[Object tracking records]
────────────────

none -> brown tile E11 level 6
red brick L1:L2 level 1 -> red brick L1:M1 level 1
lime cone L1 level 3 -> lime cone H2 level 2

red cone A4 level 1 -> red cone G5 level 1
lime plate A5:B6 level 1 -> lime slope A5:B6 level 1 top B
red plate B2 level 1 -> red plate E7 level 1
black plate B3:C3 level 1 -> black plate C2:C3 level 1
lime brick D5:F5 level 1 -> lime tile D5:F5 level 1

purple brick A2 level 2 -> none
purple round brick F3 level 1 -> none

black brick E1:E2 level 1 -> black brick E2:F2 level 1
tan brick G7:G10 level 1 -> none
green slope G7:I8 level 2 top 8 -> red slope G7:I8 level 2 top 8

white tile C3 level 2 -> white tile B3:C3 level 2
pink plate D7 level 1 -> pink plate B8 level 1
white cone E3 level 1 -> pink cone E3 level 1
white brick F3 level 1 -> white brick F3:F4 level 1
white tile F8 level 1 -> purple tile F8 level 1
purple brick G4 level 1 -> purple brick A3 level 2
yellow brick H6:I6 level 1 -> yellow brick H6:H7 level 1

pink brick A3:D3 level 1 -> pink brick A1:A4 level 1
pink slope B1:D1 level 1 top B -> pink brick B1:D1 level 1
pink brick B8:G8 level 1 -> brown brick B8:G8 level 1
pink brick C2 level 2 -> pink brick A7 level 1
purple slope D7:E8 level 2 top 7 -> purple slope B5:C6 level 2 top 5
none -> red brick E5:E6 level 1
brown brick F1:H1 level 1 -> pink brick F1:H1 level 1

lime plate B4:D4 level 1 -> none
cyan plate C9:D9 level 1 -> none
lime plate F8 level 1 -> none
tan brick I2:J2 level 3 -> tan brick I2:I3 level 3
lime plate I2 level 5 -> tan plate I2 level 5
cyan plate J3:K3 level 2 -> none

────────────────

> _What is required_: The entries above should be copied out exactly, with none left out.

> _Exercise solution_:
none -> brown tile E11 level 6
red brick L1:L2 level 1 -> red brick L1:M1 level 1
lime cone L1 level 3 -> lime cone H2 level 2

red cone A4 level 1 -> red cone G5 level 1
lime plate A5:B6 level 1 -> lime slope A5:B6 level 1 top B
red plate B2 level 1 -> red plate E7 level 1
black plate B3:C3 level 1 -> black plate C2:C3 level 1
lime brick D5:F5 level 1 -> lime tile D5:F5 level 1

purple brick A2 level 2 -> none
purple round brick F3 level 1 -> none

black brick E1:E2 level 1 -> black brick E2:F2 level 1
tan brick G7:G10 level 1 -> none
green slope G7:I8 level 2 top 8 -> red slope G7:I8 level 2 top 8

white tile C3 level 2 -> white tile B3:C3 level 2
pink plate D7 level 1 -> pink plate B8 level 1
white cone E3 level 1 -> pink cone E3 level 1
white brick F3 level 1 -> white brick F3:F4 level 1
white tile F8 level 1 -> purple tile F8 level 1
purple brick G4 level 1 -> purple brick A3 level 2
yellow brick H6:I6 level 1 -> yellow brick H6:H7 level 1

pink brick A3:D3 level 1 -> pink brick A1:A4 level 1
pink slope B1:D1 level 1 top B -> pink brick B1:D1 level 1
pink brick B8:G8 level 1 -> brown brick B8:G8 level 1
pink brick C2 level 2 -> pink brick A7 level 1
purple slope D7:E8 level 2 top 7 -> purple slope B5:C6 level 2 top 5
none -> red brick E5:E6 level 1
brown brick F1:H1 level 1 -> pink brick F1:H1 level 1

lime plate B4:D4 level 1 -> none
cyan plate C9:D9 level 1 -> none
lime plate F8 level 1 -> none
tan brick I2:J2 level 3 -> tan brick I2:I3 level 3
lime plate I2 level 5 -> tan plate I2 level 5
cyan plate J3:K3 level 2 -> none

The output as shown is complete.